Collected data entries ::
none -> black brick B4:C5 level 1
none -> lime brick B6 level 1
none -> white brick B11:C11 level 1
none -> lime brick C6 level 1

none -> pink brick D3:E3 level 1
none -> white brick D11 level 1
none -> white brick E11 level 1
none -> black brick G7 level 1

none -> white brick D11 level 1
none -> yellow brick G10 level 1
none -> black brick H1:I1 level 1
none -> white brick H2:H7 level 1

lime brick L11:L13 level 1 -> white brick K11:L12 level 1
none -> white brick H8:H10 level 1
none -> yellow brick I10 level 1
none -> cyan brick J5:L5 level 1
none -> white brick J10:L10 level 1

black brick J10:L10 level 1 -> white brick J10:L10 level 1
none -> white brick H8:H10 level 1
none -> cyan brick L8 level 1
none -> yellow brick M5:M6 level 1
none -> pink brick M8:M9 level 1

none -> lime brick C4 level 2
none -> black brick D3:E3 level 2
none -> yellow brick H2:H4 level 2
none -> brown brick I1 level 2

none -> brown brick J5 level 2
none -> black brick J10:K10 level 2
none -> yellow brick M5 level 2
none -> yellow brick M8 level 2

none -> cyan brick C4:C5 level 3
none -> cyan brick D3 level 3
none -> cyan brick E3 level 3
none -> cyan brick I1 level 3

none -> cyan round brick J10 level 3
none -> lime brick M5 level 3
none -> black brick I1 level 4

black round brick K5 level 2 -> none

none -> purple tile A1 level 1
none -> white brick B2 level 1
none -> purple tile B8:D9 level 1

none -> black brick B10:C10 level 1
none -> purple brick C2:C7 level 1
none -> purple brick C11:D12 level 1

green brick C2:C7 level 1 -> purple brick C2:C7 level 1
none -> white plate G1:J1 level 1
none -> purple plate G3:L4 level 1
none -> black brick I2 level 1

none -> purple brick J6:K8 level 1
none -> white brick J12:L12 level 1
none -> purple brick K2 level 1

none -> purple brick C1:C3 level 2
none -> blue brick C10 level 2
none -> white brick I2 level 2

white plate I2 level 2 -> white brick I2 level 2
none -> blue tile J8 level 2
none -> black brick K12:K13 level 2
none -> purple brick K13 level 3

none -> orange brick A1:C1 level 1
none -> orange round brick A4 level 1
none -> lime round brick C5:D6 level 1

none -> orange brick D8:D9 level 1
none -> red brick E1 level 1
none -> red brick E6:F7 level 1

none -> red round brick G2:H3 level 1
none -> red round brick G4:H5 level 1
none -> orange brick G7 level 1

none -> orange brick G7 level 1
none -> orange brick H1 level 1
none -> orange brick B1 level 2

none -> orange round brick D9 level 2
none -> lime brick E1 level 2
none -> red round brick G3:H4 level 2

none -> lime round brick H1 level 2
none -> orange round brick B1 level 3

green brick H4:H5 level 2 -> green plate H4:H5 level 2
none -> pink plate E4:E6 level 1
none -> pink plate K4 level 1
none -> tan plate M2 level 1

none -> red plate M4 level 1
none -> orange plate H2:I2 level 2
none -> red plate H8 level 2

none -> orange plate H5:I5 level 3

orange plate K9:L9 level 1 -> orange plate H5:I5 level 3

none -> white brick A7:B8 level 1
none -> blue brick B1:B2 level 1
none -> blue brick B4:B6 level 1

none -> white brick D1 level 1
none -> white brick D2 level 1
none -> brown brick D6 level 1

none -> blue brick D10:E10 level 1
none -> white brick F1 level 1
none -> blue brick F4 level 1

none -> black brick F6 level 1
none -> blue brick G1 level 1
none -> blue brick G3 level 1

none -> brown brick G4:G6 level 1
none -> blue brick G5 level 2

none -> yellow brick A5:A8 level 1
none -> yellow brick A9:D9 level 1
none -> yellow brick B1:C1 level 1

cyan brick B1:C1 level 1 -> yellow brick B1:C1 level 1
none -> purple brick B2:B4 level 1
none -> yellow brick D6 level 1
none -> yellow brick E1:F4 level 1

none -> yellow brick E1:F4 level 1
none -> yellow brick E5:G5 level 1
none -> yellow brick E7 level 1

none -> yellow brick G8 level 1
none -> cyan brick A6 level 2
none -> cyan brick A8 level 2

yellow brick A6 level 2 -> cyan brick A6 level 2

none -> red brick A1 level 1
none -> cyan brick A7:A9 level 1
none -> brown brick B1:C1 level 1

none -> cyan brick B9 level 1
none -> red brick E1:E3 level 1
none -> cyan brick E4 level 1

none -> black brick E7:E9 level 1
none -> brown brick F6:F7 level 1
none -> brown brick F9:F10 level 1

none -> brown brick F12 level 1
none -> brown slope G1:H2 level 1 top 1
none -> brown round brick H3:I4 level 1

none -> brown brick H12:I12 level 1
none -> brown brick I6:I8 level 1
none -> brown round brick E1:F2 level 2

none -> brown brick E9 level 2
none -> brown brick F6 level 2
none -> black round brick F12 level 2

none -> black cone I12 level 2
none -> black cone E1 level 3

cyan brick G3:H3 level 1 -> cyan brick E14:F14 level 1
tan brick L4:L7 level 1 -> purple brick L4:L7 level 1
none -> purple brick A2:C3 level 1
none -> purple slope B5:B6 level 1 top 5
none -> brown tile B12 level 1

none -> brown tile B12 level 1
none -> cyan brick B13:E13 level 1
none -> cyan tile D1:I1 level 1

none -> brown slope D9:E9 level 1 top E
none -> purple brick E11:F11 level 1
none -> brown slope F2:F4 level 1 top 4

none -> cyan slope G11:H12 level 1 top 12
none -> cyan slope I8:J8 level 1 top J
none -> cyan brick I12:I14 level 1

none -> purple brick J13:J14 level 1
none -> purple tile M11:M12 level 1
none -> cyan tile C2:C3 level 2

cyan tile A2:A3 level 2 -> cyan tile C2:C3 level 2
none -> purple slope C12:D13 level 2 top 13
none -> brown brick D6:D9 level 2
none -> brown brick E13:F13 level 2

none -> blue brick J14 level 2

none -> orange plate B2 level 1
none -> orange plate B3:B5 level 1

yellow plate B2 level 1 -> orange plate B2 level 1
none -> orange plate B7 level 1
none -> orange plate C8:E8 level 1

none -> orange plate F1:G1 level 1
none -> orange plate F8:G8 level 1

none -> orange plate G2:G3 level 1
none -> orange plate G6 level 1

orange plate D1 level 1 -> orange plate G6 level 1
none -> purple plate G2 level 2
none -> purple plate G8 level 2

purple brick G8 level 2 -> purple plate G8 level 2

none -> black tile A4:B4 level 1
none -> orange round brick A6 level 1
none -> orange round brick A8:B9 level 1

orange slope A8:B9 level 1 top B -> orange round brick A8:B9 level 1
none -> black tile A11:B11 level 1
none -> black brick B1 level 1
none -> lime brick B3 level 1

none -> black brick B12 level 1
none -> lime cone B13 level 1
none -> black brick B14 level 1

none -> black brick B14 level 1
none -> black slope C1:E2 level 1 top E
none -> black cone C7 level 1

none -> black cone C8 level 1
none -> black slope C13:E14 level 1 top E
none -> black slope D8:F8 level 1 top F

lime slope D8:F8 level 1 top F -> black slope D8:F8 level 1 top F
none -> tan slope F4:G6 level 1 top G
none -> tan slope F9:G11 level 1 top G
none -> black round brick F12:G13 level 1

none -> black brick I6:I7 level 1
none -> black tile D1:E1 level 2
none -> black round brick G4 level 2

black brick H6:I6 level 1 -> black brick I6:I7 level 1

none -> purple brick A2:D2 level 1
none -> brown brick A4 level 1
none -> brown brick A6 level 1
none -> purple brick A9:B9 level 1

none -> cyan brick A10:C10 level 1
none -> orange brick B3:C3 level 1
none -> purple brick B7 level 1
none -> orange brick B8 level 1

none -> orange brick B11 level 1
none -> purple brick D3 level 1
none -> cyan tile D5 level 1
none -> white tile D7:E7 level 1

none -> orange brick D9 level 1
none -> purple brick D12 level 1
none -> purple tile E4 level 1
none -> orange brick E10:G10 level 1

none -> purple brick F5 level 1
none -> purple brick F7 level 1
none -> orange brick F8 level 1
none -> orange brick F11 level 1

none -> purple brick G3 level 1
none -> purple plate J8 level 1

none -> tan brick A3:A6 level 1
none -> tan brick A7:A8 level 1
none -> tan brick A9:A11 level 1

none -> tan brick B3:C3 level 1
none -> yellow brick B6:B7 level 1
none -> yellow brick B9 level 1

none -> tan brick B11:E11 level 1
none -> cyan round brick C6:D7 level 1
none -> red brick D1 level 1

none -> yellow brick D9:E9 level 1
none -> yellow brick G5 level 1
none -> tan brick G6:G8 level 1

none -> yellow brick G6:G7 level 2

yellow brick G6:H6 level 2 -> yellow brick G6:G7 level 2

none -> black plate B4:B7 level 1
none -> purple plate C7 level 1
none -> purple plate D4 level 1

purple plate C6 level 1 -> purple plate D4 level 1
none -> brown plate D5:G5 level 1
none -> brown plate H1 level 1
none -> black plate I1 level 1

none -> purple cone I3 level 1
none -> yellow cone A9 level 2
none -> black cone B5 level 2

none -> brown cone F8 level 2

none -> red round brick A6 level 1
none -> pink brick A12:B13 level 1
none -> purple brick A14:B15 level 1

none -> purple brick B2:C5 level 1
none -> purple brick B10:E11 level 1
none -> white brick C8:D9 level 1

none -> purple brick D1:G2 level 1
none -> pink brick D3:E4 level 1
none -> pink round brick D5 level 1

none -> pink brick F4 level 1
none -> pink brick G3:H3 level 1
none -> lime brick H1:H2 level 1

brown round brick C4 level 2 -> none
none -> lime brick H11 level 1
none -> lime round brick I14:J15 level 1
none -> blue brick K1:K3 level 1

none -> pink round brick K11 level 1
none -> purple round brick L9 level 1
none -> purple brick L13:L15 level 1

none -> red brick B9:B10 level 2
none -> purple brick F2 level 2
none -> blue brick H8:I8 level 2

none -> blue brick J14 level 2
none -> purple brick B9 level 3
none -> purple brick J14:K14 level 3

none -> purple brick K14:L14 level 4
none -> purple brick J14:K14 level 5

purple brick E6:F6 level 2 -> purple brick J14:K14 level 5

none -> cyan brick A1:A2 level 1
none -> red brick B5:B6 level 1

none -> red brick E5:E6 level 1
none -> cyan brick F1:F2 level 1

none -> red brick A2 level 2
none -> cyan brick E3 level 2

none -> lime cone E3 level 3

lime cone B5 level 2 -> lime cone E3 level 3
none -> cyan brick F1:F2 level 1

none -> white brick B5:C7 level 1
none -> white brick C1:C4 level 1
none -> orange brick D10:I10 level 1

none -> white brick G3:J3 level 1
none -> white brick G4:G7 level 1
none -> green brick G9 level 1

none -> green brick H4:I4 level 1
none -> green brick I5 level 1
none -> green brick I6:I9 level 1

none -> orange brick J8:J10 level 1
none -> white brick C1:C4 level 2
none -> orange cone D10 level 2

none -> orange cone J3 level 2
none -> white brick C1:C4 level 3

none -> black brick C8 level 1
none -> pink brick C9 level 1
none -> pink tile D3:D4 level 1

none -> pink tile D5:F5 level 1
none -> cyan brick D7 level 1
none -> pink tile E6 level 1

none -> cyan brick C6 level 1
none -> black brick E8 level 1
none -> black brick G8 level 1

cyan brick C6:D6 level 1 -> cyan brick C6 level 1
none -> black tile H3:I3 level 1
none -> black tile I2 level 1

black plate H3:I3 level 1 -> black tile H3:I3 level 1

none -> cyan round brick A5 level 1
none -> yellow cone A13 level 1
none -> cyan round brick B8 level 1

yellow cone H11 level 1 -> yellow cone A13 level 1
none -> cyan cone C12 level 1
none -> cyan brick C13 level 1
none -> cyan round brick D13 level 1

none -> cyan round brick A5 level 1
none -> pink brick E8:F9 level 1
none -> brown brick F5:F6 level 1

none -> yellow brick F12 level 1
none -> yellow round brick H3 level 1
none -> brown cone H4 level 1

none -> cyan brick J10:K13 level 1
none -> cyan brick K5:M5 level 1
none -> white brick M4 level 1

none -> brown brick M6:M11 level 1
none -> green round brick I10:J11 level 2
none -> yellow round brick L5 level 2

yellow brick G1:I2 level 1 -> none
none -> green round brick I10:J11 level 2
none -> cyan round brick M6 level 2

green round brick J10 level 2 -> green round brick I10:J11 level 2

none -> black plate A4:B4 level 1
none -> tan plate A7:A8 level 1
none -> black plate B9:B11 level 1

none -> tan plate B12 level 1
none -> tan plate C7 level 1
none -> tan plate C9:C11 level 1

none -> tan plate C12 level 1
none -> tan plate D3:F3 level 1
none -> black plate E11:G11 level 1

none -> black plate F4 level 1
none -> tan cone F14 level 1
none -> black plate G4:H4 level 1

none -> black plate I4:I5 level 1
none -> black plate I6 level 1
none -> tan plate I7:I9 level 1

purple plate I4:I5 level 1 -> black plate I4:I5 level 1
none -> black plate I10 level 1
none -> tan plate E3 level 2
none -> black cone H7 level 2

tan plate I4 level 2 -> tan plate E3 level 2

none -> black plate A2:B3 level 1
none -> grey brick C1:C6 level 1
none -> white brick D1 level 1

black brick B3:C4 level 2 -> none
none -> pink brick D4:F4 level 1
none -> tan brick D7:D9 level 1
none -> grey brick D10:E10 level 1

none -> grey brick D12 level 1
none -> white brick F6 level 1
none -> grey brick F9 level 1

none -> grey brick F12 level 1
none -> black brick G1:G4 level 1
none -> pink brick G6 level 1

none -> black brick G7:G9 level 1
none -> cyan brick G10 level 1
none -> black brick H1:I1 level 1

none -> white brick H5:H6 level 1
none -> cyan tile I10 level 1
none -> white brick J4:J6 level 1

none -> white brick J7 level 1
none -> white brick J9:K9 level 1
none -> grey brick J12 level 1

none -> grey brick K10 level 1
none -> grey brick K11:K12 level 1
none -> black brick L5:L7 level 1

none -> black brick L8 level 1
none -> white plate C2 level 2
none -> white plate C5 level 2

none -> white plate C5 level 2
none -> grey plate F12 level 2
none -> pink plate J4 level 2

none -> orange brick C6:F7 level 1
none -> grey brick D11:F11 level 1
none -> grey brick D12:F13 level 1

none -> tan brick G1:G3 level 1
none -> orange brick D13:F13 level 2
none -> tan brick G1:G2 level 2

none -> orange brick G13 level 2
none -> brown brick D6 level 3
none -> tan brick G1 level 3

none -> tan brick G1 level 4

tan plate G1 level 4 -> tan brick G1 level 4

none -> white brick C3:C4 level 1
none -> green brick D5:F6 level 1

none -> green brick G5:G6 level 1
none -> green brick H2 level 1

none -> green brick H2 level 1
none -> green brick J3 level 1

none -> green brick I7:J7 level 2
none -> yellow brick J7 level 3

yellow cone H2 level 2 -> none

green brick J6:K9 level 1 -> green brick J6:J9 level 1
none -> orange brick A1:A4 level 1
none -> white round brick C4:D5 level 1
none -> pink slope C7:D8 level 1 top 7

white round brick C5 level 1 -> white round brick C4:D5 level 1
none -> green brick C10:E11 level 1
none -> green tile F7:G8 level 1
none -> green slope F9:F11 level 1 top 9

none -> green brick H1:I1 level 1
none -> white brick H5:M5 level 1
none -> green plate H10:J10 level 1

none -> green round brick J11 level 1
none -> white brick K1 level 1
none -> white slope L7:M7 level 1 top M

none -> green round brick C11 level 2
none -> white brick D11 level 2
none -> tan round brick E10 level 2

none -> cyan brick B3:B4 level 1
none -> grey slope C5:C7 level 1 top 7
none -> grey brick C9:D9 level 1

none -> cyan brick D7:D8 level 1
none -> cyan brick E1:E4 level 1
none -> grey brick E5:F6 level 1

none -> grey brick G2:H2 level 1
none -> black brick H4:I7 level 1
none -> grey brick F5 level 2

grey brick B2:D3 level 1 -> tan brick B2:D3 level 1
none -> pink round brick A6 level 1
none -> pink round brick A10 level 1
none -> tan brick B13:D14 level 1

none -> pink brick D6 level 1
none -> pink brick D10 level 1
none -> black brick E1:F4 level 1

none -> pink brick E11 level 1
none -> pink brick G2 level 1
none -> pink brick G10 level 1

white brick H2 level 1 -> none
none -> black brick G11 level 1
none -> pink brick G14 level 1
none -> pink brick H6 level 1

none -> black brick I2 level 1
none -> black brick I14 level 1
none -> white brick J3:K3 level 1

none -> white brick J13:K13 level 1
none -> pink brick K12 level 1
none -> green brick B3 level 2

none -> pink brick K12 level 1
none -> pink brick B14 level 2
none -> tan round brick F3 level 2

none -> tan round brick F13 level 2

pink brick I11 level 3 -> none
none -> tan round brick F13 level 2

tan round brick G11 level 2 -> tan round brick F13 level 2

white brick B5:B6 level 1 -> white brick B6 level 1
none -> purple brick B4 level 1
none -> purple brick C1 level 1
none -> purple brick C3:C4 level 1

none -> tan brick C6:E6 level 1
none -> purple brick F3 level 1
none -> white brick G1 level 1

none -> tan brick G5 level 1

PROBLEM ::
Copy out each line of the data above, exactly, if it lies between the line holding "none -> orange plate G6 level 1" and the line holding "none -> orange brick B11 level 1", inclusive; copy no other line.

SOLUTION ::
none -> orange plate G6 level 1

orange plate D1 level 1 -> orange plate G6 level 1
none -> purple plate G2 level 2
none -> purple plate G8 level 2

purple brick G8 level 2 -> purple plate G8 level 2

none -> black tile A4:B4 level 1
none -> orange round brick A6 level 1
none -> orange round brick A8:B9 level 1

orange slope A8:B9 level 1 top B -> orange round brick A8:B9 level 1
none -> black tile A11:B11 level 1
none -> black brick B1 level 1
none -> lime brick B3 level 1

none -> black brick B12 level 1
none -> lime cone B13 level 1
none -> black brick B14 level 1

none -> black brick B14 level 1
none -> black slope C1:E2 level 1 top E
none -> black cone C7 level 1

none -> black cone C8 level 1
none -> black slope C13:E14 level 1 top E
none -> black slope D8:F8 level 1 top F

lime slope D8:F8 level 1 top F -> black slope D8:F8 level 1 top F
none -> tan slope F4:G6 level 1 top G
none -> tan slope F9:G11 level 1 top G
none -> black round brick F12:G13 level 1

none -> black brick I6:I7 level 1
none -> black tile D1:E1 level 2
none -> black round brick G4 level 2

black brick H6:I6 level 1 -> black brick I6:I7 level 1

none -> purple brick A2:D2 level 1
none -> brown brick A4 level 1
none -> brown brick A6 level 1
none -> purple brick A9:B9 level 1

none -> cyan brick A10:C10 level 1
none -> orange brick B3:C3 level 1
none -> purple brick B7 level 1
none -> orange brick B8 level 1

none -> orange brick B11 level 1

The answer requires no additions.